▶ EXERCISE
Only one stretch of the data below is wanted: the lines from the one with "none -> tan brick G8 level 1" through the one with "none -> purple brick A5:B6 level 1", repeated exactly.

◆ ◆ ◆

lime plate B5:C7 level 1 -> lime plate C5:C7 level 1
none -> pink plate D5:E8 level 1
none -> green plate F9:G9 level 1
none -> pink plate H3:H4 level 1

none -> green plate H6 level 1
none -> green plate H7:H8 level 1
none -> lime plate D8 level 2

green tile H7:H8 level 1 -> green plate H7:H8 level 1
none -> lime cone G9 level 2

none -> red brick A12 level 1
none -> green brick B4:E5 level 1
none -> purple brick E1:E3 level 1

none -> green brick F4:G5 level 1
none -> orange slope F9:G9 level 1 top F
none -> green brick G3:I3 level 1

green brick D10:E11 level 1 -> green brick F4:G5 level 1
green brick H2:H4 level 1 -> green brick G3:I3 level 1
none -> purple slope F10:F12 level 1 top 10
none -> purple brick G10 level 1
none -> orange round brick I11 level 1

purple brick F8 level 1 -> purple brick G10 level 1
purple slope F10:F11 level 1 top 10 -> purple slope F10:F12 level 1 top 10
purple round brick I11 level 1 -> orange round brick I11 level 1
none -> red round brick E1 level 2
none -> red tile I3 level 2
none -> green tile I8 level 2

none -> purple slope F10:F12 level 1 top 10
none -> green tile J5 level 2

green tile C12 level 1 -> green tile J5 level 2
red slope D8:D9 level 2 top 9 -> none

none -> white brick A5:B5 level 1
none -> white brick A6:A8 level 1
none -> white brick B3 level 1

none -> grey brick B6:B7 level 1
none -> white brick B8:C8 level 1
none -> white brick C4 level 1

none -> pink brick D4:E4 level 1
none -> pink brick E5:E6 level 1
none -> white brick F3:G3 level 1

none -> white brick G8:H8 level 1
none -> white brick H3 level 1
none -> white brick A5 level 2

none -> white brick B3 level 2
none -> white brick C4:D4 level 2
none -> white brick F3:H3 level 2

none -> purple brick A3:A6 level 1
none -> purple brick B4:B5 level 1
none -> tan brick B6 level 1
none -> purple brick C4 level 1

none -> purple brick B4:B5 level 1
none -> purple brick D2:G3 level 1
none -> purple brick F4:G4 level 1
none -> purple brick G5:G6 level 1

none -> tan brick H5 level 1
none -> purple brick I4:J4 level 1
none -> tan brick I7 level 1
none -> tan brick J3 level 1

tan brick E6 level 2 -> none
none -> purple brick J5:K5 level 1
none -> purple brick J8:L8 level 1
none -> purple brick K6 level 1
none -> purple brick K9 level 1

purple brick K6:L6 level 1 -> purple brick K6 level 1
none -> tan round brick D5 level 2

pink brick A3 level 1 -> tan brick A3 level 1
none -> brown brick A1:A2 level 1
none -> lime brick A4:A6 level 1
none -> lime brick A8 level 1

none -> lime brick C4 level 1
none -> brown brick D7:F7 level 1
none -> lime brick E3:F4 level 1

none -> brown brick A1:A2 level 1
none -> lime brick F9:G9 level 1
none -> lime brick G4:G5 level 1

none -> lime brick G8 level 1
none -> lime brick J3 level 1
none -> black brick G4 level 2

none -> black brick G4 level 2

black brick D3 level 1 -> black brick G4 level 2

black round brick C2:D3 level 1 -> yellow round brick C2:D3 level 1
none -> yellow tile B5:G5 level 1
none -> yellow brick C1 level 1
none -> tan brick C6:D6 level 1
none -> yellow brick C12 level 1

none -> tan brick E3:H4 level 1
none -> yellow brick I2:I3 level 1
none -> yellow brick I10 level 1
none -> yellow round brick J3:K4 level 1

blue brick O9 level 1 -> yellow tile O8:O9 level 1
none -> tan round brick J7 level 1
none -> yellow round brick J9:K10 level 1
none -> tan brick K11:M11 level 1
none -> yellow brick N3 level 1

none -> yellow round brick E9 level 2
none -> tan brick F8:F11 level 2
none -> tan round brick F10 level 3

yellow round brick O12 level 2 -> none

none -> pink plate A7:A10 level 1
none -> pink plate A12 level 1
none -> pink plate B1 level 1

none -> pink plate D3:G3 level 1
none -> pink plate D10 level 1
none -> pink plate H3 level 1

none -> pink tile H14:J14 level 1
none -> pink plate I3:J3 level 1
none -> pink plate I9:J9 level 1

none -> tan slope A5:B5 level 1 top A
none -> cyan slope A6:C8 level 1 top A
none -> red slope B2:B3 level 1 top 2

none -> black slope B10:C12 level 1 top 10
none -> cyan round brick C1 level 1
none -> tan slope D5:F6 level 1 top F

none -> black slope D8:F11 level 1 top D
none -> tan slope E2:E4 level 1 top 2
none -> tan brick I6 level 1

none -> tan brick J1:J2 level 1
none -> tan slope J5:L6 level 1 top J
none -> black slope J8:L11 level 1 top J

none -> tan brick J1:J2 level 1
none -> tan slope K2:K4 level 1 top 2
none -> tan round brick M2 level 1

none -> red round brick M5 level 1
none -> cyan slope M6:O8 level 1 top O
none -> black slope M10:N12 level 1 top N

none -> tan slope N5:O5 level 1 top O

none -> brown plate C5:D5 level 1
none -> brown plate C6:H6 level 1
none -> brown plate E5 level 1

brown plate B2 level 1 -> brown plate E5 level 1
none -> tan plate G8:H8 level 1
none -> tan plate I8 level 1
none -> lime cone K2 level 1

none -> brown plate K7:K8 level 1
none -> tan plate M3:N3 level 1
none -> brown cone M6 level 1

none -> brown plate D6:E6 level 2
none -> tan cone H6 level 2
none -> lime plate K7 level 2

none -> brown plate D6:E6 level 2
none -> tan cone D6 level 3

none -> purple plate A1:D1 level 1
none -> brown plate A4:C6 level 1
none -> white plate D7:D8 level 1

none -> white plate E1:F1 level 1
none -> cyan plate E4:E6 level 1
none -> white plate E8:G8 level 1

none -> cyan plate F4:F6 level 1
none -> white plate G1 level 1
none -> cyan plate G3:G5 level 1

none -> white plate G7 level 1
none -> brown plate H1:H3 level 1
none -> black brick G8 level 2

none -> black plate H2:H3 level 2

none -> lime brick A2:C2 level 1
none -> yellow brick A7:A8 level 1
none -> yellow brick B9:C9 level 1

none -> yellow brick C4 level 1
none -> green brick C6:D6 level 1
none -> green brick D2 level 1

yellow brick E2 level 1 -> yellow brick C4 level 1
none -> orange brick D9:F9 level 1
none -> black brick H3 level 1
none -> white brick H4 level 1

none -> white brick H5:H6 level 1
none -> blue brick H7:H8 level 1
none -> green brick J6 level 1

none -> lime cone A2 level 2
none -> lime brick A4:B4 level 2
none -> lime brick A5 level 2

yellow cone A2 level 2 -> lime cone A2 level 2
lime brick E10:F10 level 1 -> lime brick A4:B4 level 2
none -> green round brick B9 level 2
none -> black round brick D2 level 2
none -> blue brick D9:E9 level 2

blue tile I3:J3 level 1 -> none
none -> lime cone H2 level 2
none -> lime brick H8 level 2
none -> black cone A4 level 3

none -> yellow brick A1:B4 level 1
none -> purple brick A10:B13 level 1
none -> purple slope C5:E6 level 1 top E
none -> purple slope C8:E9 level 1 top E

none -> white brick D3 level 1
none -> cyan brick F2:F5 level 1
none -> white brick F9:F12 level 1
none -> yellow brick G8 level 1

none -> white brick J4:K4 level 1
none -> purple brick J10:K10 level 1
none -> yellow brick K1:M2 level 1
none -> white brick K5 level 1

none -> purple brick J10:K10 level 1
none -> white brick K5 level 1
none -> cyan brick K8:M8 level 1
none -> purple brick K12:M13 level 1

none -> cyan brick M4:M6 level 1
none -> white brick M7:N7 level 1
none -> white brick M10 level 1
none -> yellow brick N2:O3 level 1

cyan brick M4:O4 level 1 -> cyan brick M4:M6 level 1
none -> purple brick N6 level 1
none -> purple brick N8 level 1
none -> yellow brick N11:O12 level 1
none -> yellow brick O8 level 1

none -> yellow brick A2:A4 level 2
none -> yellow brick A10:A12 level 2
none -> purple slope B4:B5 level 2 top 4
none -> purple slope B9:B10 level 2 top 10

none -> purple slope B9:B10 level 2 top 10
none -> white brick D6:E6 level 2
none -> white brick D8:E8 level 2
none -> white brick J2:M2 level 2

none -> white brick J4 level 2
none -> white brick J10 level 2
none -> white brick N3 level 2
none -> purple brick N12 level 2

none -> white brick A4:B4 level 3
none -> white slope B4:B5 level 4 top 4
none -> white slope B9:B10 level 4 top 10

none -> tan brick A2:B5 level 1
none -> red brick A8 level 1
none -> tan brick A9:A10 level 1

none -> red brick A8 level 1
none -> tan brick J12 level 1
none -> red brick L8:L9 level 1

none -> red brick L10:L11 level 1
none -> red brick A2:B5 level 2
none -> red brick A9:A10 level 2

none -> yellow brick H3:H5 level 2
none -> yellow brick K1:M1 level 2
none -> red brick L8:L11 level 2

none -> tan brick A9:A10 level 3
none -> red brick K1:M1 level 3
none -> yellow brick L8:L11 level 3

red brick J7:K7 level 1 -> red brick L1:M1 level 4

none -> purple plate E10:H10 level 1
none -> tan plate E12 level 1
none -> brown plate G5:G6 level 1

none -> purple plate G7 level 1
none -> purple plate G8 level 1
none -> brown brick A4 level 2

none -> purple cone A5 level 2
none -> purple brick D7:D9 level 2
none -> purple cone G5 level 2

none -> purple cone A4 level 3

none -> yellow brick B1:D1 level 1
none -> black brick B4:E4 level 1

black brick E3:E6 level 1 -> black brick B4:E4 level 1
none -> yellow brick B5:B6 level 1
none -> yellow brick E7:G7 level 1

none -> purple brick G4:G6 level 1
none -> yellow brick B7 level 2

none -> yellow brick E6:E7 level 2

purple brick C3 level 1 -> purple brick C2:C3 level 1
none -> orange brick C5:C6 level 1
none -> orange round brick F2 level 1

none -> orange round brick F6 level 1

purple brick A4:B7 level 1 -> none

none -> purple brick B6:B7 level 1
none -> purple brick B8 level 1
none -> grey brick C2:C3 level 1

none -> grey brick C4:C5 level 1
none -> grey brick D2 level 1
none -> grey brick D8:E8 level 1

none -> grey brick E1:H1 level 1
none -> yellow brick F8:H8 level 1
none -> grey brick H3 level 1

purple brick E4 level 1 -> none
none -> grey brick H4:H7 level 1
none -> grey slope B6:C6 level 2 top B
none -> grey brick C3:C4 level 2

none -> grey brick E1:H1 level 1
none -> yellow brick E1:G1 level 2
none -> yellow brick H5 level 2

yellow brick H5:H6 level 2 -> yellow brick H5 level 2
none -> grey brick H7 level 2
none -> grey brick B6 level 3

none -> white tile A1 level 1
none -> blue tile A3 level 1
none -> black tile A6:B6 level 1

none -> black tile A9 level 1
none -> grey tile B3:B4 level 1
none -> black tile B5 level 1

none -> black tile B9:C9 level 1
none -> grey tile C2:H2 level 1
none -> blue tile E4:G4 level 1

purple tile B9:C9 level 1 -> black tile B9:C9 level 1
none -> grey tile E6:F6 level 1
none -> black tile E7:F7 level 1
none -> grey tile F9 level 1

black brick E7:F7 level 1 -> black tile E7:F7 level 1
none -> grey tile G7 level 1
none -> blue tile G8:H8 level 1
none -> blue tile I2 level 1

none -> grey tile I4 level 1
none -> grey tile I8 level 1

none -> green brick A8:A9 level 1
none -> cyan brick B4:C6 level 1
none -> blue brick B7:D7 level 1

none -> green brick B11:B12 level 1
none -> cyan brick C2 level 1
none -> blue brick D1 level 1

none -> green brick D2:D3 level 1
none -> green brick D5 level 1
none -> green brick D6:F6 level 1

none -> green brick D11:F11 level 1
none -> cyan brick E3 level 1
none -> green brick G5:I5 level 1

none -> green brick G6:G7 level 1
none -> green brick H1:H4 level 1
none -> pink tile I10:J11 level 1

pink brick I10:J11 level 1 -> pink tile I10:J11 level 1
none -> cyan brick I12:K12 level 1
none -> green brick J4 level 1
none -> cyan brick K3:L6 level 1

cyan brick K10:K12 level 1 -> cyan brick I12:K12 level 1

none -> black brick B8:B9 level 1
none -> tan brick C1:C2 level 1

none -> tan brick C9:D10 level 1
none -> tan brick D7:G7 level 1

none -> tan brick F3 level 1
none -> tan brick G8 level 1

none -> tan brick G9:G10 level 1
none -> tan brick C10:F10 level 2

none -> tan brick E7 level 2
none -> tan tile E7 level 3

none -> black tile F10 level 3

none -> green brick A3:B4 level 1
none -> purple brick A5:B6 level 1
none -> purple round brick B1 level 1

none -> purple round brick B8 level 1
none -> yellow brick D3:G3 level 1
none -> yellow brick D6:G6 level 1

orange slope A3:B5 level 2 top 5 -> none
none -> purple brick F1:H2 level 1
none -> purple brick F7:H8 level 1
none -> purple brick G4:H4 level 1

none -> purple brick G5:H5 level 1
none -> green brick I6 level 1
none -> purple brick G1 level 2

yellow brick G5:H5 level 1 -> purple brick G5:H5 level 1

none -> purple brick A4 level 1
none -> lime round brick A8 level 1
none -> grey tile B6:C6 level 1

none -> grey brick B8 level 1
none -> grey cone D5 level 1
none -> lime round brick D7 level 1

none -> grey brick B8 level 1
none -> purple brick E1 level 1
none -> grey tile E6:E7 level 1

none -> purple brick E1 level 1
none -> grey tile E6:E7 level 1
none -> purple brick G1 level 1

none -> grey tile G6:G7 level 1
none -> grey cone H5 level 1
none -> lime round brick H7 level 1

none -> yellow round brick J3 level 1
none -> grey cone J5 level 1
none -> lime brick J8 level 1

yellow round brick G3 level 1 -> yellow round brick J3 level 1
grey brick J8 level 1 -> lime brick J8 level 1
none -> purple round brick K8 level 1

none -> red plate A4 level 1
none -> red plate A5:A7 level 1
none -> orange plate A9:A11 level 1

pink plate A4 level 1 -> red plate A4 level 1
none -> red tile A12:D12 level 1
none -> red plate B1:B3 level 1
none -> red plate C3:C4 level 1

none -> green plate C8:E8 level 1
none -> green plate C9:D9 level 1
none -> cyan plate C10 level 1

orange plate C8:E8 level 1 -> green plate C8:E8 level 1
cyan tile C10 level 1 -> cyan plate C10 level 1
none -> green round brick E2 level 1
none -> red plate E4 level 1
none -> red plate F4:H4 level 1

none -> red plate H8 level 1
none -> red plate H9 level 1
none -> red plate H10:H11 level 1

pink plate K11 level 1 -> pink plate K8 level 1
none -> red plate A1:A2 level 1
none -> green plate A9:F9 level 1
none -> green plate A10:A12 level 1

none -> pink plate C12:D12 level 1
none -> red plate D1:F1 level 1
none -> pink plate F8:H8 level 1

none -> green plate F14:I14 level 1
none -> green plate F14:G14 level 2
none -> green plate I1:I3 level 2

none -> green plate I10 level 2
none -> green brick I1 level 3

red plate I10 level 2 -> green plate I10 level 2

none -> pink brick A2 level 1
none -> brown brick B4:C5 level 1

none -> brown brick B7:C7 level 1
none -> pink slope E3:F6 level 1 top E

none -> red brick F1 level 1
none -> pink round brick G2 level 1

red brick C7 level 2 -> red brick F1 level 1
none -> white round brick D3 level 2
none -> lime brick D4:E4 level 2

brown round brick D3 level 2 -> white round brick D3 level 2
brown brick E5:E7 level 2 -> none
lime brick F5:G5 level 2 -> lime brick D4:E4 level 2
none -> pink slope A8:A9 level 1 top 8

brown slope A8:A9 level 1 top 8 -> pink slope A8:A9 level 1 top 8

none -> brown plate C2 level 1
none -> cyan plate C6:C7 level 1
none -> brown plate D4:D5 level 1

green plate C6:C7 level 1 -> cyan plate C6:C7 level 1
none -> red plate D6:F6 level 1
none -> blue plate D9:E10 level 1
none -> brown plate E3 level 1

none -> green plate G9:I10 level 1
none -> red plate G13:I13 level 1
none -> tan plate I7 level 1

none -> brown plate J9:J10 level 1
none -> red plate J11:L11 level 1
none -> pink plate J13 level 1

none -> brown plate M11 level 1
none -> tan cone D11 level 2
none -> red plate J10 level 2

◆ ◆ ◆

▶ SOLUTION TO THE EXERCISE
none -> tan brick G8 level 1

none -> tan brick G9:G10 level 1
none -> tan brick C10:F10 level 2

none -> tan brick E7 level 2
none -> tan tile E7 level 3

none -> black tile F10 level 3

none -> green brick A3:B4 level 1
none -> purple brick A5:B6 level 1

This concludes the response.